PROBLEM DESCRIPTION –
From the records below, output exactly the lines starting at the line with "cyan cross: (26, 31) -> (20, 15), moved" and ending at the line with "purple semicircle: (109, 60)", both of them included, but no pictures.

TASK INPUT –
>>>
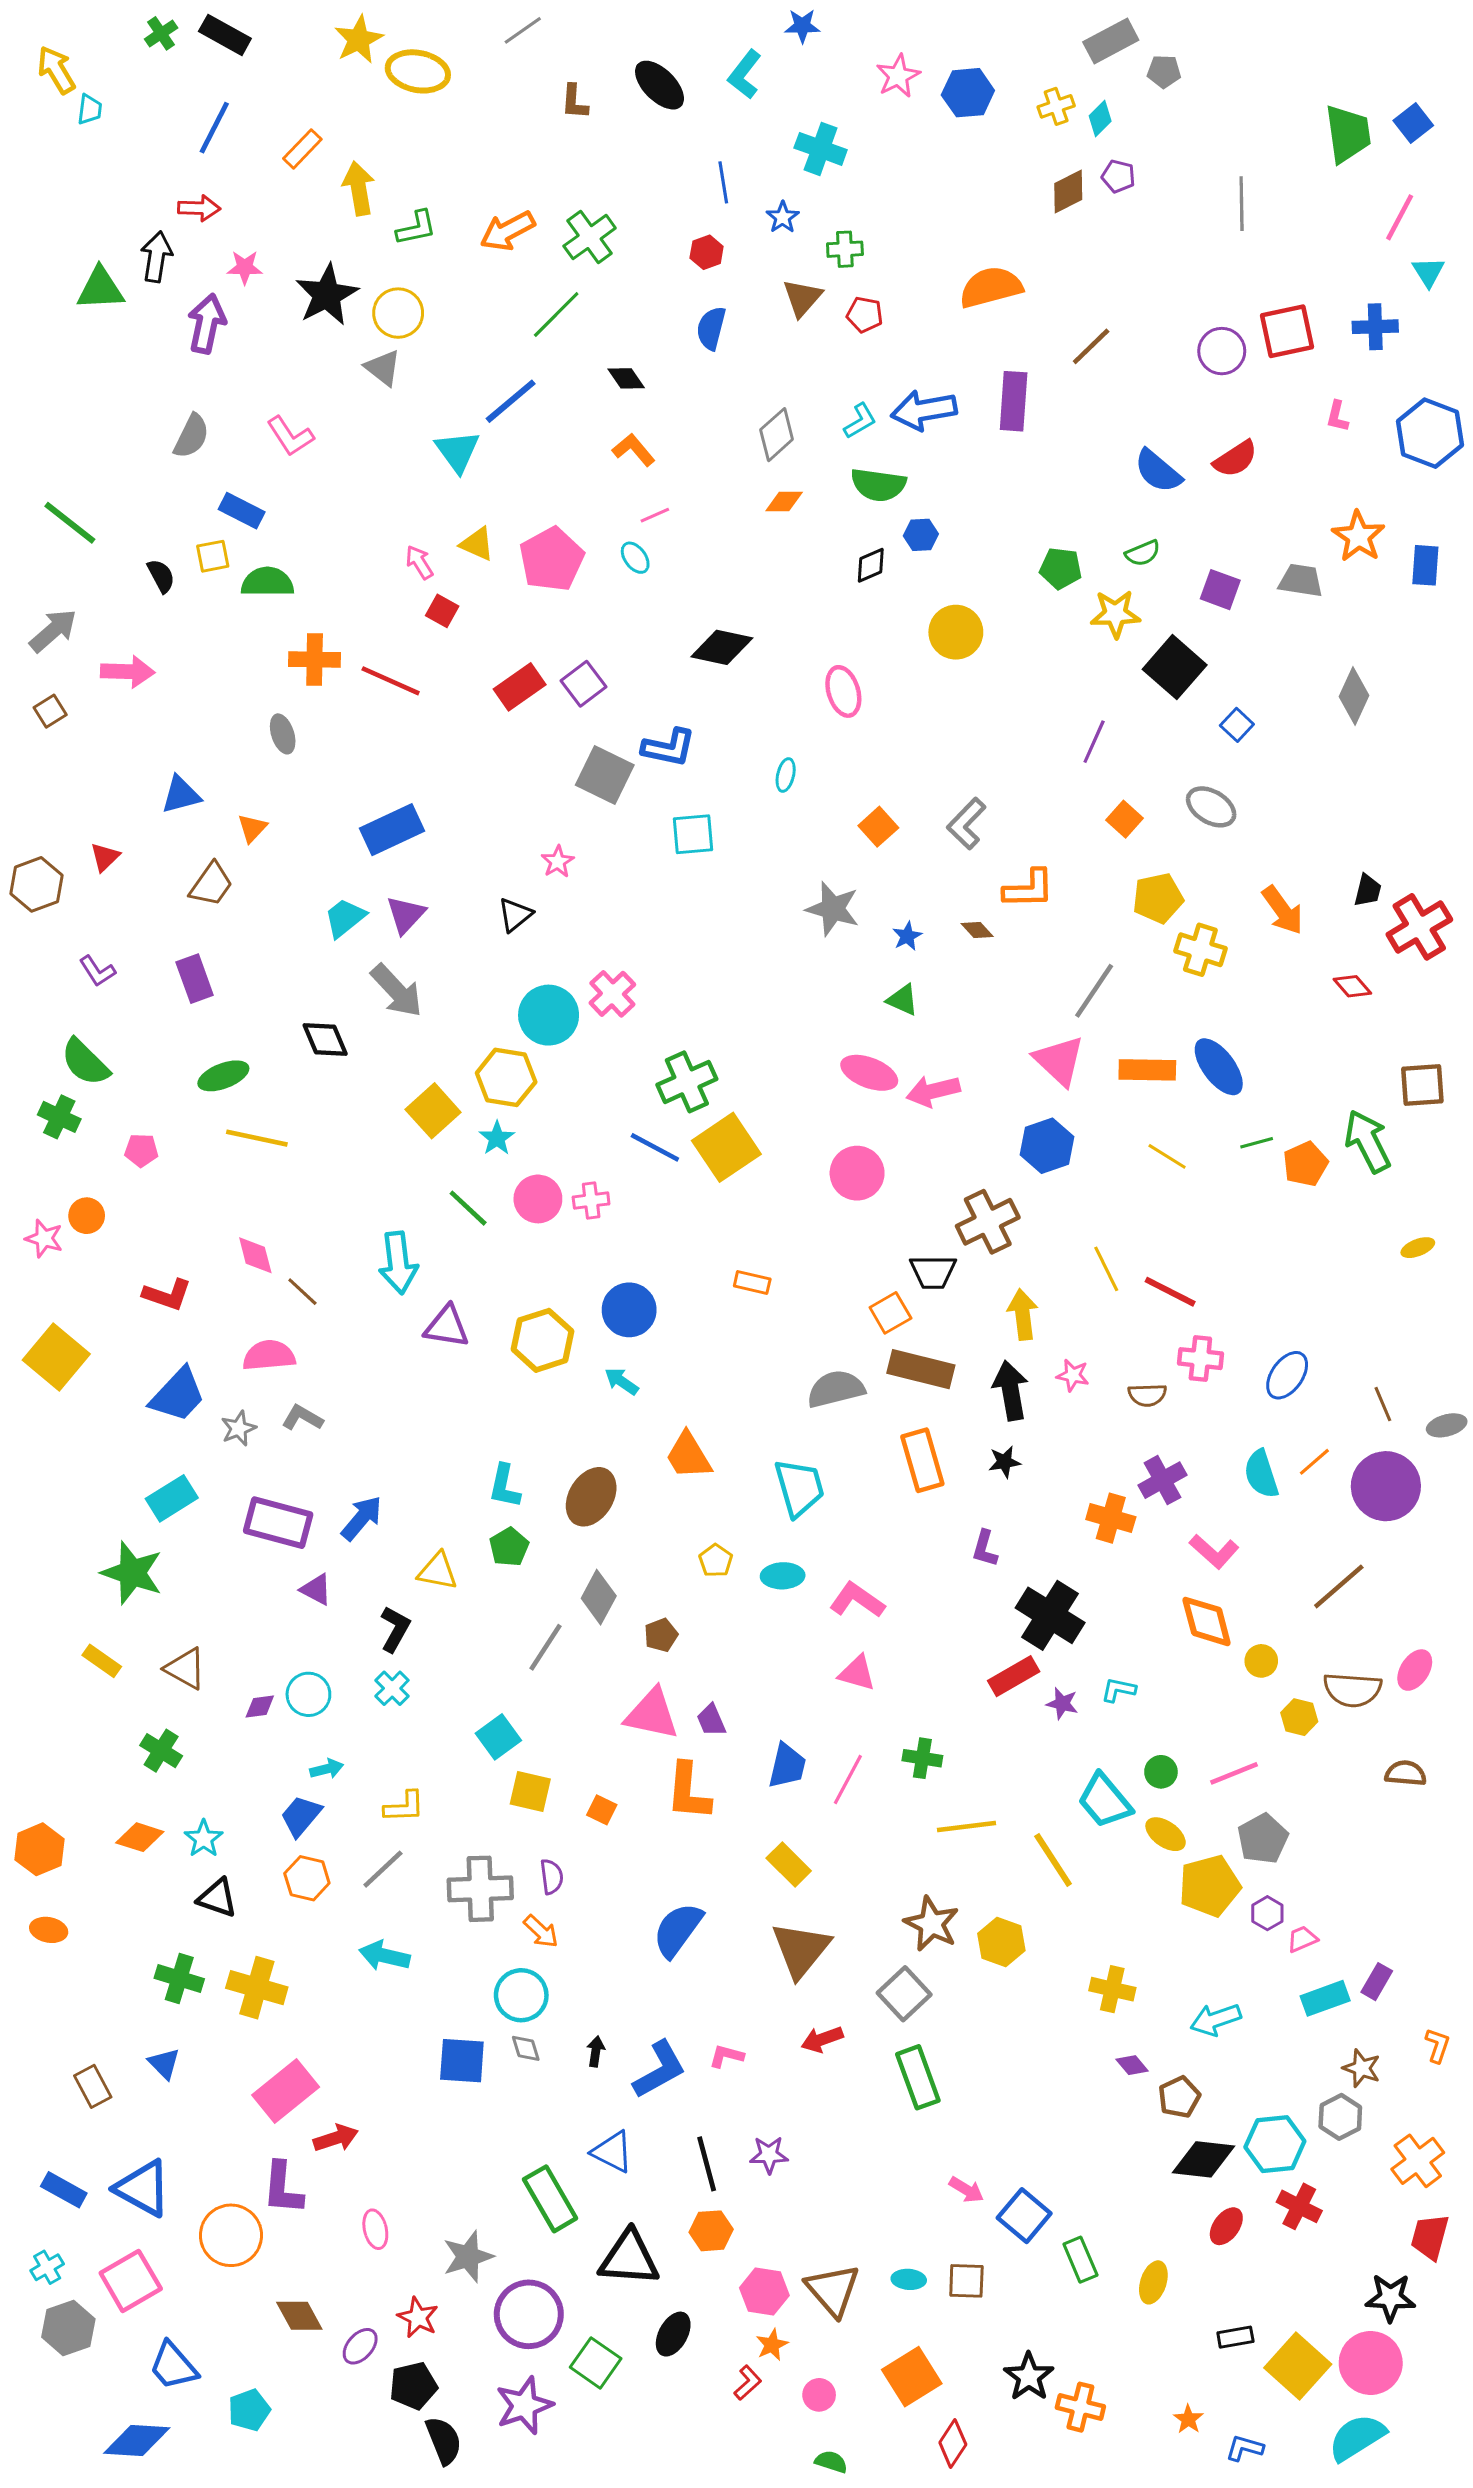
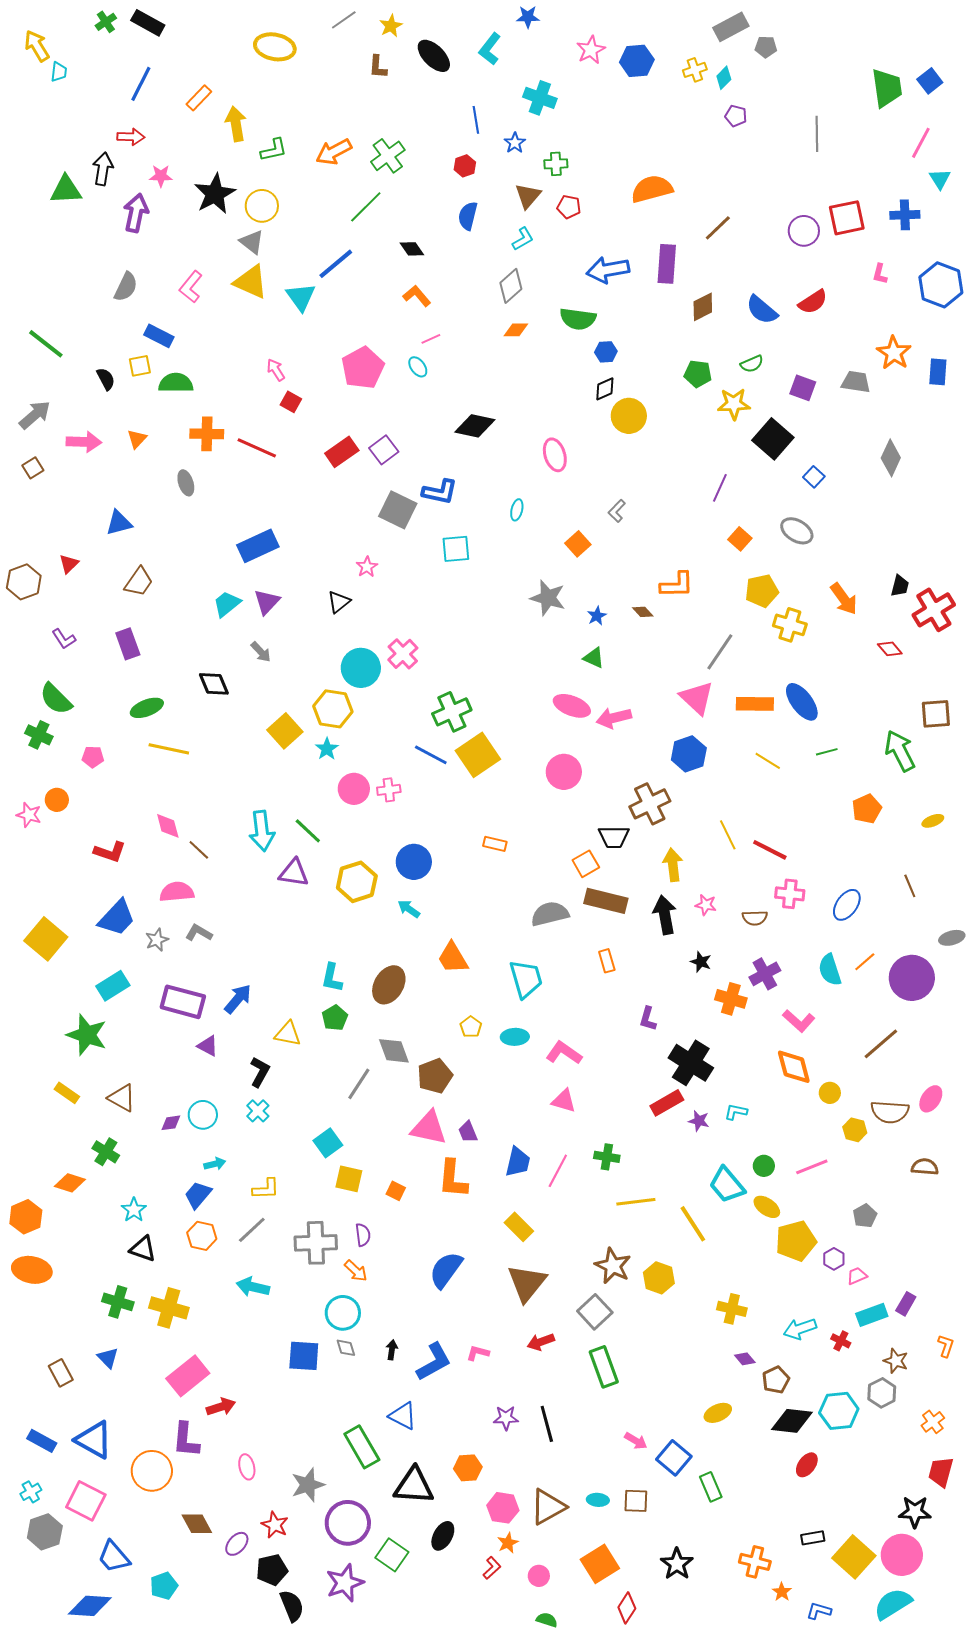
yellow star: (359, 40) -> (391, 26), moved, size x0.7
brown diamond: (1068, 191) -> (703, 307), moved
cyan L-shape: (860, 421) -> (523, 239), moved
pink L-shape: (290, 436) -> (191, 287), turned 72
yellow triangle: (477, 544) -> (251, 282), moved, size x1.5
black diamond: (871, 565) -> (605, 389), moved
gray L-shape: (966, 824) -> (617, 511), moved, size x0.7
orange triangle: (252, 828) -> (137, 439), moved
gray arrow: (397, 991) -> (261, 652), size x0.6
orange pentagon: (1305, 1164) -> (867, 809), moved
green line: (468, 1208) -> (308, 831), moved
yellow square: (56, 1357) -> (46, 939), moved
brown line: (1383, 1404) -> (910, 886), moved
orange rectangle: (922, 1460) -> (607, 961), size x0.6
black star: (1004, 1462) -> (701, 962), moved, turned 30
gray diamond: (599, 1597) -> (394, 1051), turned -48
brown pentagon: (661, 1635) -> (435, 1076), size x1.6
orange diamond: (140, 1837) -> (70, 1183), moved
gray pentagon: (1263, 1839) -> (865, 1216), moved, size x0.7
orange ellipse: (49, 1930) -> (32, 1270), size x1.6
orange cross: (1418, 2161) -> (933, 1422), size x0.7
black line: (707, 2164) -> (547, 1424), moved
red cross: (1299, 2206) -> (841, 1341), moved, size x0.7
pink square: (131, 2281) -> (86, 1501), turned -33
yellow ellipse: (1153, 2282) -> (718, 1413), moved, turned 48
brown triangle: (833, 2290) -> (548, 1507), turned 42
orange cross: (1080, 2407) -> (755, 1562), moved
<<<
>>>
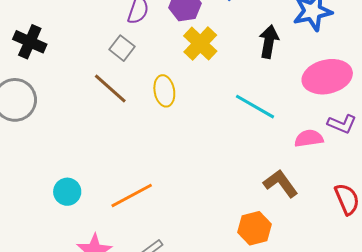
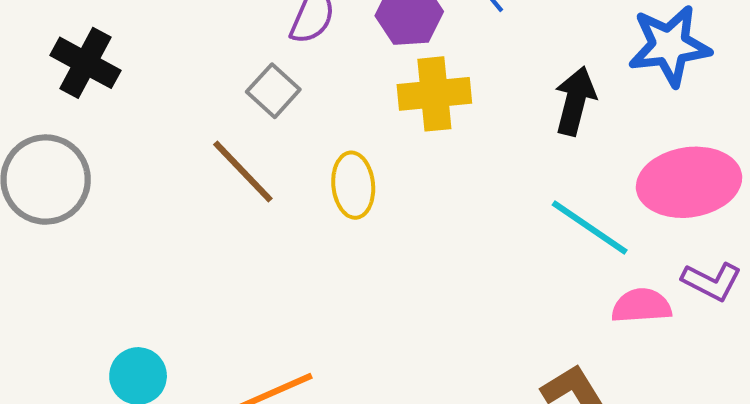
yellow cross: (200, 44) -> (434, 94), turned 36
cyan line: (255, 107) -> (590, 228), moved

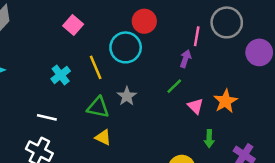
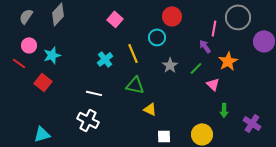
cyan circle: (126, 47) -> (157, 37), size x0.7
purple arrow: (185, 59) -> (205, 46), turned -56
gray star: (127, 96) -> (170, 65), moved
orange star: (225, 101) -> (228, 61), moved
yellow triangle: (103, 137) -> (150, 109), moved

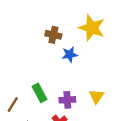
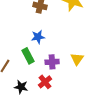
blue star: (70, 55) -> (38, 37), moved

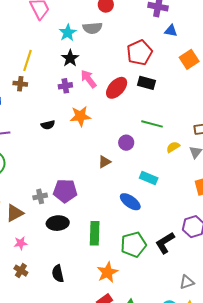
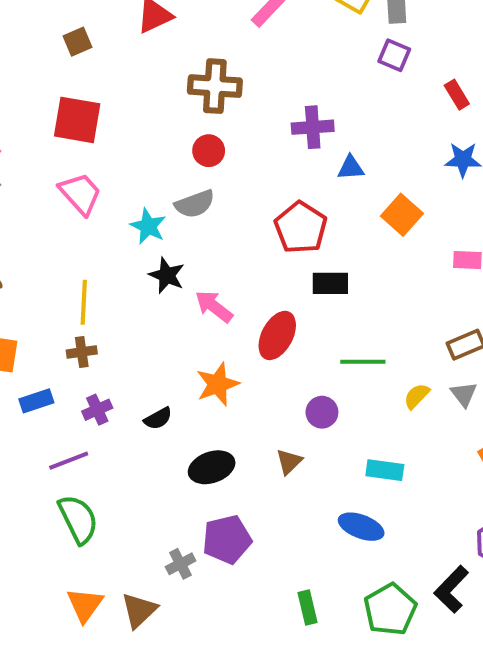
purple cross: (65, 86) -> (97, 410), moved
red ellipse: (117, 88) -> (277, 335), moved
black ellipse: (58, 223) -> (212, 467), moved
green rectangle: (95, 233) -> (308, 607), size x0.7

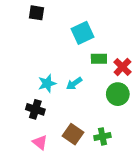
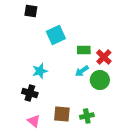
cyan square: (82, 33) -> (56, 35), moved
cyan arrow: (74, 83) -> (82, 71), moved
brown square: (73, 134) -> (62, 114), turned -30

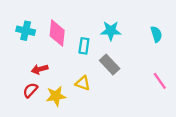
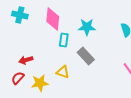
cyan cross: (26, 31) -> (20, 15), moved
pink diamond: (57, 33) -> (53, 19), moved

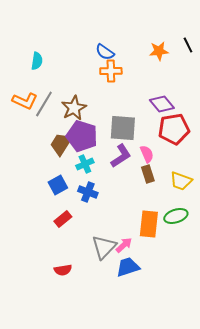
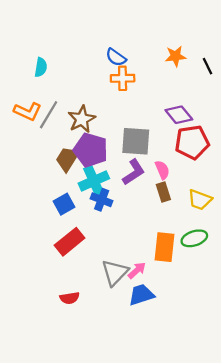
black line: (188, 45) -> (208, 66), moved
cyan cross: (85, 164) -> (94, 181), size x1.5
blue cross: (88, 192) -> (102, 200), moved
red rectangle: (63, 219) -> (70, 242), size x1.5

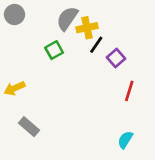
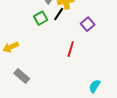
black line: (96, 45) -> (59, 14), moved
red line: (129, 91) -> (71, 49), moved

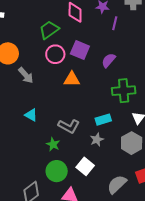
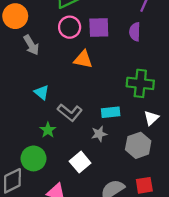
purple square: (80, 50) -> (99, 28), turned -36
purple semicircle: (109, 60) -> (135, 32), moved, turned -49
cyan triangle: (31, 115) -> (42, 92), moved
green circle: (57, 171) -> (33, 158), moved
<<<
RESULT OF THIS TASK –
cyan cross: (26, 31) -> (20, 15), moved
pink diamond: (57, 33) -> (53, 19), moved

black line: (188, 45) -> (208, 66), moved
cyan cross: (85, 164) -> (94, 181), size x1.5
blue cross: (88, 192) -> (102, 200), moved
red rectangle: (63, 219) -> (70, 242), size x1.5

black line: (96, 45) -> (59, 14), moved
red line: (129, 91) -> (71, 49), moved

purple square: (80, 50) -> (99, 28), turned -36
purple semicircle: (109, 60) -> (135, 32), moved, turned -49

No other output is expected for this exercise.